SUPPLIED DATA start

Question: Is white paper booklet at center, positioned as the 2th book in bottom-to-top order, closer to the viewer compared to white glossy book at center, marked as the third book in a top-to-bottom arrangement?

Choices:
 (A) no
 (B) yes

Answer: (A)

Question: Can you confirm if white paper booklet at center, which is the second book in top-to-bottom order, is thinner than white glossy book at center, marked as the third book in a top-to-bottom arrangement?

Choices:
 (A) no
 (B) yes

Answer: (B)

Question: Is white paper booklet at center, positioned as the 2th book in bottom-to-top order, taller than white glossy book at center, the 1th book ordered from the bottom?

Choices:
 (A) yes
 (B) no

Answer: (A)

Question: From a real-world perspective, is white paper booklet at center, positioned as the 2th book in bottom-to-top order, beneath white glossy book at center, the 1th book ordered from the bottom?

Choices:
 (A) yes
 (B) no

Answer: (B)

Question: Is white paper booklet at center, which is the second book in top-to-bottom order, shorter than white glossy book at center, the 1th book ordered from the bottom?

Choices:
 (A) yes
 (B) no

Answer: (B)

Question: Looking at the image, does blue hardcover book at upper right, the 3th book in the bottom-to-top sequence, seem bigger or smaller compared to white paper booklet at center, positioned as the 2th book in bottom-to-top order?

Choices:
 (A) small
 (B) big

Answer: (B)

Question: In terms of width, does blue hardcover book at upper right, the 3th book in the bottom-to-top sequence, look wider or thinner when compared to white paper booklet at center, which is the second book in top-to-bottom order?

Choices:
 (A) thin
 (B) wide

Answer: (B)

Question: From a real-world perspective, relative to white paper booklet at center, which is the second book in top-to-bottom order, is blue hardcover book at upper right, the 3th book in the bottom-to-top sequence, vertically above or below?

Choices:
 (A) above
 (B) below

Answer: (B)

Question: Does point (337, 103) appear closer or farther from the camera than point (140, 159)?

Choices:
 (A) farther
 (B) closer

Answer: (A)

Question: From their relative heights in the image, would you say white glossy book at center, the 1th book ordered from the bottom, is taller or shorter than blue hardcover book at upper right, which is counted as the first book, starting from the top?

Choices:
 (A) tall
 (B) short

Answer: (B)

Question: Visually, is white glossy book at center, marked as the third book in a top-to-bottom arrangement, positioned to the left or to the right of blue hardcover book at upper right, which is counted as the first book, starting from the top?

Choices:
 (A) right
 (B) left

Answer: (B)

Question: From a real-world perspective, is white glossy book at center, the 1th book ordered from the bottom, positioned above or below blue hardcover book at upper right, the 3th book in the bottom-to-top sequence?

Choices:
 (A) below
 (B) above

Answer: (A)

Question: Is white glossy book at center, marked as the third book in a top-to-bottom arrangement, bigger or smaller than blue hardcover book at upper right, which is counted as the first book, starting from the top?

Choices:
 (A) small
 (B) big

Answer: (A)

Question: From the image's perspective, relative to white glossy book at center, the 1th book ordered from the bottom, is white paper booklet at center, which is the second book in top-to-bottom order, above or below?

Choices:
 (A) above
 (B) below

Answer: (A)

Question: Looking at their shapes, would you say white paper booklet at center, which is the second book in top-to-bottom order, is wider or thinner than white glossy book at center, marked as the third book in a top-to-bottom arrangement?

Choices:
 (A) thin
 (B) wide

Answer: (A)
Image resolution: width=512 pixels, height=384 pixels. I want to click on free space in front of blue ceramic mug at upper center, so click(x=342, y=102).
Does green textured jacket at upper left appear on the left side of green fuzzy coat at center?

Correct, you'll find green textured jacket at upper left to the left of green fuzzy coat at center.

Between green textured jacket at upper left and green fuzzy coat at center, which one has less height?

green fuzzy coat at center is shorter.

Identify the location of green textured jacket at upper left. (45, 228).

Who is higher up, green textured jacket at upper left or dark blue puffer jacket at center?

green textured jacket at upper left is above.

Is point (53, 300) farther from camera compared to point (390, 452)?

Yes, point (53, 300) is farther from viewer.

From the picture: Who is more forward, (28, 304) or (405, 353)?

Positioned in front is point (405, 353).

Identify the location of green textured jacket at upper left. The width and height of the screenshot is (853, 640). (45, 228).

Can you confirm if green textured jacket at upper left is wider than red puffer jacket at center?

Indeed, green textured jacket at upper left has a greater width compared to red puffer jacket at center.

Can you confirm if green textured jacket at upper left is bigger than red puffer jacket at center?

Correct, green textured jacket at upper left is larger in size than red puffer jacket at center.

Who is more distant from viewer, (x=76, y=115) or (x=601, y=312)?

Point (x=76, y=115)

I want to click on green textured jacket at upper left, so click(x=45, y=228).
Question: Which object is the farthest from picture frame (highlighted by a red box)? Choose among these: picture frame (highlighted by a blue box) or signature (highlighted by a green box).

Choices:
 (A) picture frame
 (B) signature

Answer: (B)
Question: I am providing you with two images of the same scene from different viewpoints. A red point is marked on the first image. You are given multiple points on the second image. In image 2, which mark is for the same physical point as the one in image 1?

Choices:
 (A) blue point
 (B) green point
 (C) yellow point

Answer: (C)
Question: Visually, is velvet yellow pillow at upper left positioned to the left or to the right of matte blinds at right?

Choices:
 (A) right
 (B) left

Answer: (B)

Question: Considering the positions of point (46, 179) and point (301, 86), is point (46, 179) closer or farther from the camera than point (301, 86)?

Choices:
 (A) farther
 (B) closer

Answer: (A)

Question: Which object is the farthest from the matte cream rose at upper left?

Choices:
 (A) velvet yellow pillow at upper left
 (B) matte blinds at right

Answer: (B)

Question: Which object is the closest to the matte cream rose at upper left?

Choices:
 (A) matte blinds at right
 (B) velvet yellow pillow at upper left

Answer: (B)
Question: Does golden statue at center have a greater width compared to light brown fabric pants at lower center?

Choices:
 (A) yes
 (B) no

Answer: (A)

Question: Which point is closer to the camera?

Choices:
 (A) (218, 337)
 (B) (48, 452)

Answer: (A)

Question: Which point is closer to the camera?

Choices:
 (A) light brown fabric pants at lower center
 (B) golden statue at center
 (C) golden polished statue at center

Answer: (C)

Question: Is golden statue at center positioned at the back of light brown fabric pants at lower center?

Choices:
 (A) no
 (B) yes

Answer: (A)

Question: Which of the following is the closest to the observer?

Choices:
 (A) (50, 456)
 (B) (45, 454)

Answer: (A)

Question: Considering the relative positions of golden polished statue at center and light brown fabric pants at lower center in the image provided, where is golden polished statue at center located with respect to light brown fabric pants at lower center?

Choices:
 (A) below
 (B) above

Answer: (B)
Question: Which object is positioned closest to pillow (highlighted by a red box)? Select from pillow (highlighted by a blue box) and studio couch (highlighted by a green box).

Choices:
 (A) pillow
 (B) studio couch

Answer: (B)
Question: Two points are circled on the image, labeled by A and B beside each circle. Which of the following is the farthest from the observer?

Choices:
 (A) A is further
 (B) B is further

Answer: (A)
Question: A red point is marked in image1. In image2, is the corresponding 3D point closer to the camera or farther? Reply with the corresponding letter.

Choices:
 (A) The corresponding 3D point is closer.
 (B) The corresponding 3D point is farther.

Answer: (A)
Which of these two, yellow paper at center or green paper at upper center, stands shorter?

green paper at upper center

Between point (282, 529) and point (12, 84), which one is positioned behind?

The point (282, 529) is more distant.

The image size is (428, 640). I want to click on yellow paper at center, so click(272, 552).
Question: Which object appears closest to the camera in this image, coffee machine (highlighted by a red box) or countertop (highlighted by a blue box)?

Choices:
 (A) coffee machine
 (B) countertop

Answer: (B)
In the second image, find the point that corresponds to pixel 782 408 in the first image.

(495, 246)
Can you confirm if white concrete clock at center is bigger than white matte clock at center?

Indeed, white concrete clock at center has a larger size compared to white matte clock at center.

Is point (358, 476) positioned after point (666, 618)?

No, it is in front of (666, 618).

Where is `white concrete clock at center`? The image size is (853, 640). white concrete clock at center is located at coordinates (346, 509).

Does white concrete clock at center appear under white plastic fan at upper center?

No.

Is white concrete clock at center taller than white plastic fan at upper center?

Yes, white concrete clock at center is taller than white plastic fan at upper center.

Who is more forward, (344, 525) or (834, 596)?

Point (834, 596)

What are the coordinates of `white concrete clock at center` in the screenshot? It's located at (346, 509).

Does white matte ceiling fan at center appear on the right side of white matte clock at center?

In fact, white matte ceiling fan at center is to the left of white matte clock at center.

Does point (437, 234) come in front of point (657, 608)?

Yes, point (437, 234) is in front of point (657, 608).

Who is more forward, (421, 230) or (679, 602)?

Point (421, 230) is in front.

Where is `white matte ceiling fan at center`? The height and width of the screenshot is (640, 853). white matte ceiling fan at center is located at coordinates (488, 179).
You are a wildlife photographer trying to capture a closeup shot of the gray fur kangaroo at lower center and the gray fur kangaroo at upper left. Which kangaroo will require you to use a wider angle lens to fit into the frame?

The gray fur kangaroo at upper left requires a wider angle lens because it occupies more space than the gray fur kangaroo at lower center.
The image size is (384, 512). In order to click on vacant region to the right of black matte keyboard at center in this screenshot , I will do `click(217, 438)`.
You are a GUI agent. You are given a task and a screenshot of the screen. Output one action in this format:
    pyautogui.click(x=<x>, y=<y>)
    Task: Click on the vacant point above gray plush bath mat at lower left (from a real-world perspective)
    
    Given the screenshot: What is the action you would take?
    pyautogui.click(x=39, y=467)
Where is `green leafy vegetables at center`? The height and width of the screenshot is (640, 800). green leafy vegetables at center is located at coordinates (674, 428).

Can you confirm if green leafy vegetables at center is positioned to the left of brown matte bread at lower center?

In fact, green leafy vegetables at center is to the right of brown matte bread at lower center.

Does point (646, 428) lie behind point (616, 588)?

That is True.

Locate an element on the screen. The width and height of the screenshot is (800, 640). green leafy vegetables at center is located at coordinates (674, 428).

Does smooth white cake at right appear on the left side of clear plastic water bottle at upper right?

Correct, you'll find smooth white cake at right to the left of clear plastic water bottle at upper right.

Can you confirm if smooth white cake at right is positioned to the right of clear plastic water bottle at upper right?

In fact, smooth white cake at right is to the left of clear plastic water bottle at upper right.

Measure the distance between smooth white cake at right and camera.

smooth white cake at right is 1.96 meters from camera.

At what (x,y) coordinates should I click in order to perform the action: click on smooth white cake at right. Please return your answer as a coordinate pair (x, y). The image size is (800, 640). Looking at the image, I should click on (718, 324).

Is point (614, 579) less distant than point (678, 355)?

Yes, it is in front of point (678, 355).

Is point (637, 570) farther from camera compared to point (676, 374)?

SUPPLIED DATA end

TASK PROMPT: Collect every line of the material above that contains the word "want", treating uppercase and lowercase as different.

CORRECT RESULT:
Image resolution: width=512 pixels, height=384 pixels. I want to click on free space in front of blue ceramic mug at upper center, so click(x=342, y=102).
I want to click on green textured jacket at upper left, so click(x=45, y=228).
The image size is (428, 640). I want to click on yellow paper at center, so click(272, 552).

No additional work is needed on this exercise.